- Entries provided
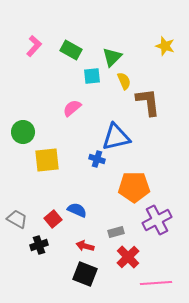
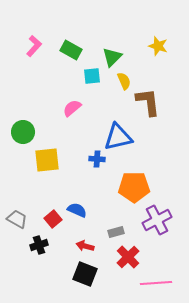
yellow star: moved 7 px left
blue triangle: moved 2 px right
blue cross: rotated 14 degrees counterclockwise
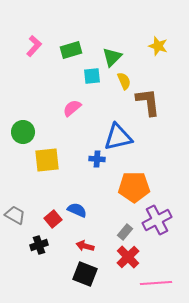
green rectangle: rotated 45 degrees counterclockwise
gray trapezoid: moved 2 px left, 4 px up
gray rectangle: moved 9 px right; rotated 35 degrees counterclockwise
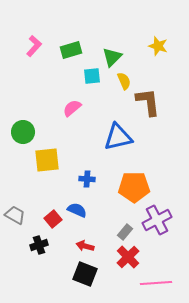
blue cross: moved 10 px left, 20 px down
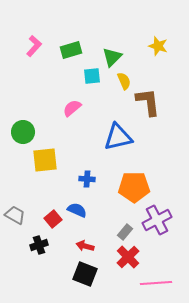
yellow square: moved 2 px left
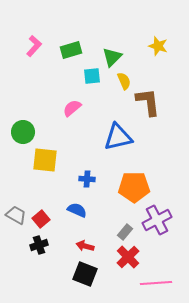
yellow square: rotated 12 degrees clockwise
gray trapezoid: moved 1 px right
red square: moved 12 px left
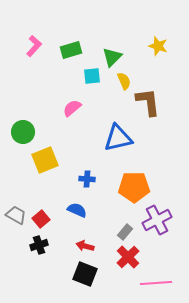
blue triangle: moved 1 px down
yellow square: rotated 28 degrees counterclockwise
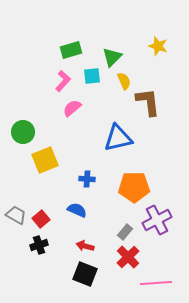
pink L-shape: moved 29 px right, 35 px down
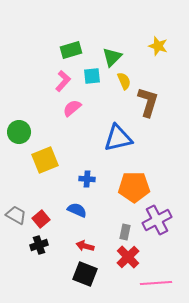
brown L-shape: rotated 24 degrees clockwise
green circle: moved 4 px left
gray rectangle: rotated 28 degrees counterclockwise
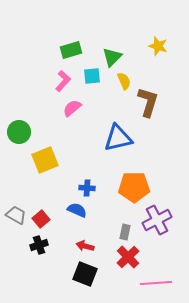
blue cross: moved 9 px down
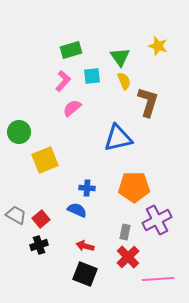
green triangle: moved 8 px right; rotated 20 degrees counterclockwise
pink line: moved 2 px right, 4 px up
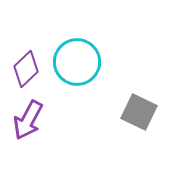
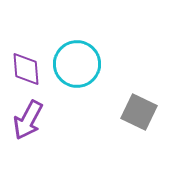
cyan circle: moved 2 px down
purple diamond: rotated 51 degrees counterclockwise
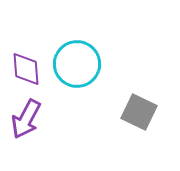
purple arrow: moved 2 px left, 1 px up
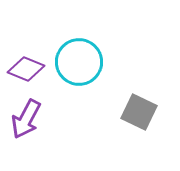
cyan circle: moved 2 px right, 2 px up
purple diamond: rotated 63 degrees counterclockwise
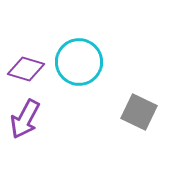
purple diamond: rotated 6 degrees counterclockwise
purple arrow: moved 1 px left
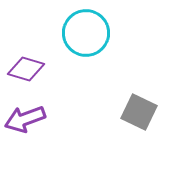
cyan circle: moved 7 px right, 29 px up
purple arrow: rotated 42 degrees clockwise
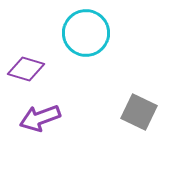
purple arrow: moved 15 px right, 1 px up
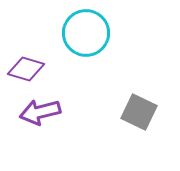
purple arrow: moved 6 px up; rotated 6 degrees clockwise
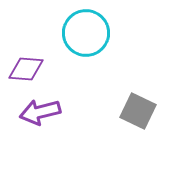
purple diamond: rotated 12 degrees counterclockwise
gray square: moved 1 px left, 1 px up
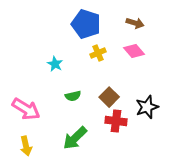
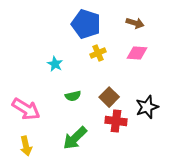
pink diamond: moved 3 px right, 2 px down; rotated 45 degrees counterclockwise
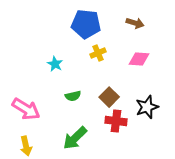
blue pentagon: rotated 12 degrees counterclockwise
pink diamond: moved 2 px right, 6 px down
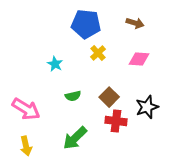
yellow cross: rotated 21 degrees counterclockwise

- Work to be completed
Copy the items word for word, beginning at the line that contains "blue cross: moved 9 px down" and ending after the line that contains "purple arrow: moved 1 px left". Leave out the picture lines.

- Worked solution
blue cross: moved 9 px down
green triangle: moved 8 px right; rotated 20 degrees counterclockwise
pink line: moved 2 px right, 4 px up
cyan circle: moved 2 px down
purple diamond: rotated 51 degrees counterclockwise
purple arrow: moved 2 px left, 1 px up
cyan circle: moved 2 px right, 2 px up
purple diamond: rotated 63 degrees counterclockwise
purple diamond: rotated 6 degrees counterclockwise
purple arrow: moved 1 px left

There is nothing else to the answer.